***** Data to process

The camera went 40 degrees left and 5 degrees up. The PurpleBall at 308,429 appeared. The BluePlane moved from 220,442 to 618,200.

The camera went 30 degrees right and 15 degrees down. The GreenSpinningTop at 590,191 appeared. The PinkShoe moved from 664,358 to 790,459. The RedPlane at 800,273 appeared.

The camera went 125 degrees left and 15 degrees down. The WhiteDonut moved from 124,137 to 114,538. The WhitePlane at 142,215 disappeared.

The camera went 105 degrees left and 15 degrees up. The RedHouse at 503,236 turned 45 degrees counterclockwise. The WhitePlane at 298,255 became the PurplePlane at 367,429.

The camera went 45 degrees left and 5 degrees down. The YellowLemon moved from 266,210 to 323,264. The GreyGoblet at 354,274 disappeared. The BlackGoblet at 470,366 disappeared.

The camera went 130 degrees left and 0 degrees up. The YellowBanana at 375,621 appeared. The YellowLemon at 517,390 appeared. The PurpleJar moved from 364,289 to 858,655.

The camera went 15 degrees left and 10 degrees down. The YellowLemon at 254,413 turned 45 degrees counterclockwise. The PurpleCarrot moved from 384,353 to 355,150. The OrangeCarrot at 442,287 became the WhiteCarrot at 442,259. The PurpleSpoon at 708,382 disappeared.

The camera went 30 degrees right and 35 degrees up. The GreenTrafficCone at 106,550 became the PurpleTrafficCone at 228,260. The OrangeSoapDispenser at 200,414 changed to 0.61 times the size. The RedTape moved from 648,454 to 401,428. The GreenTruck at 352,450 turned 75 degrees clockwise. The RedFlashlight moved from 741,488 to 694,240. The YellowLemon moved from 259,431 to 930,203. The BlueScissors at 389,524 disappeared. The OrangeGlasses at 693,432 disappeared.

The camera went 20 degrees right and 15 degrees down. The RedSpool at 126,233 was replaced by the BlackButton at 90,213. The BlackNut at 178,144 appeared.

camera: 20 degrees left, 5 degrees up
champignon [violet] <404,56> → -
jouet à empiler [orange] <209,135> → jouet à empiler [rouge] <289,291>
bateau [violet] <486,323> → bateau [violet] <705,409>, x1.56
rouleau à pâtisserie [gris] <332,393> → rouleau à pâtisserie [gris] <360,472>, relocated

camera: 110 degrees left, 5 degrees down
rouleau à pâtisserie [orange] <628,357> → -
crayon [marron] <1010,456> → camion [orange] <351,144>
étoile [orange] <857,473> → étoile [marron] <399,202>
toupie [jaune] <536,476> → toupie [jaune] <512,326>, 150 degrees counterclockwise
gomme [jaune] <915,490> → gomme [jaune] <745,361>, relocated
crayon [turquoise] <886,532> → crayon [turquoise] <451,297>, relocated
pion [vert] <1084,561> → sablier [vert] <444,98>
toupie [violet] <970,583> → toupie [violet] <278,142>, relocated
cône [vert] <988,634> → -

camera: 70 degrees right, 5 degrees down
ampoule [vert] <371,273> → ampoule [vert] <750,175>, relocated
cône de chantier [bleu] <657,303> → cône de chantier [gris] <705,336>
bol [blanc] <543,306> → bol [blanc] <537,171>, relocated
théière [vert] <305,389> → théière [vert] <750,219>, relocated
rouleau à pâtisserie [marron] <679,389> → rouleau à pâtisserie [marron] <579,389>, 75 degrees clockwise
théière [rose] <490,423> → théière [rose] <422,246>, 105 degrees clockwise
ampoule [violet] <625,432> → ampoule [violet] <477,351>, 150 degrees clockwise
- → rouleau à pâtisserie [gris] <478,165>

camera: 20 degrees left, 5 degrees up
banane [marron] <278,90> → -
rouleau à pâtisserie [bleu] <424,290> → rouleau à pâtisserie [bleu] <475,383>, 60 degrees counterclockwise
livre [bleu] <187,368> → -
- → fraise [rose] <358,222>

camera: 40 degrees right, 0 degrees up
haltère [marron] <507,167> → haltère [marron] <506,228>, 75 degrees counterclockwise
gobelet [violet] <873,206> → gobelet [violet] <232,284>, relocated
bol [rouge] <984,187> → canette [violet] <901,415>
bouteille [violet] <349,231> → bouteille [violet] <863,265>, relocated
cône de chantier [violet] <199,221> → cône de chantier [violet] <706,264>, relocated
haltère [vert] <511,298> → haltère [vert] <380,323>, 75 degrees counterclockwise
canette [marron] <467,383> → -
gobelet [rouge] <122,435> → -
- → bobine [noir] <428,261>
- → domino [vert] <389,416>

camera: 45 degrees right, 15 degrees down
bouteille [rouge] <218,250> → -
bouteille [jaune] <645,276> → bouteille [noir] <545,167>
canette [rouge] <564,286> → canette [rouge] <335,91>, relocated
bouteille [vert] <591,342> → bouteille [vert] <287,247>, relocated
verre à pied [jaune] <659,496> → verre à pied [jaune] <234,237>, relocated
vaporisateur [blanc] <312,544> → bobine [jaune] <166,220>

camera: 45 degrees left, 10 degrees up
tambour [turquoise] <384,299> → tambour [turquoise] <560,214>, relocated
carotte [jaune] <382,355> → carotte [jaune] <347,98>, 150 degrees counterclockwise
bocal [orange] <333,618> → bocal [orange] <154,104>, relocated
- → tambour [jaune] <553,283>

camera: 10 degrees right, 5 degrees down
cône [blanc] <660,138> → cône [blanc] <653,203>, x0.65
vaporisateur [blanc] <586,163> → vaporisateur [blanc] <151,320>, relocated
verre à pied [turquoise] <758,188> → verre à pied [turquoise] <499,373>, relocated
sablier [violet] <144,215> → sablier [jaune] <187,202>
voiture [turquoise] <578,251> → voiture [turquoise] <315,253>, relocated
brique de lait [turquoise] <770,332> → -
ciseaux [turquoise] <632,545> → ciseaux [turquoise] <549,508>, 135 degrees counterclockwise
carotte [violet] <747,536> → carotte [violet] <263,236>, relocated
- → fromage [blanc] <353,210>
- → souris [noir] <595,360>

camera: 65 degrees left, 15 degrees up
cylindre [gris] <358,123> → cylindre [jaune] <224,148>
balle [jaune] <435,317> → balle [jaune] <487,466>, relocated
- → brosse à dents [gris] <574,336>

**********

= What you have to do =
Every line from the line containing "carotte [violet] <747,536>" to the last line of the material above must be repeated exactly, and no other line.

= Result of this exercise =
carotte [violet] <747,536> → carotte [violet] <263,236>, relocated
- → fromage [blanc] <353,210>
- → souris [noir] <595,360>

camera: 65 degrees left, 15 degrees up
cylindre [gris] <358,123> → cylindre [jaune] <224,148>
balle [jaune] <435,317> → balle [jaune] <487,466>, relocated
- → brosse à dents [gris] <574,336>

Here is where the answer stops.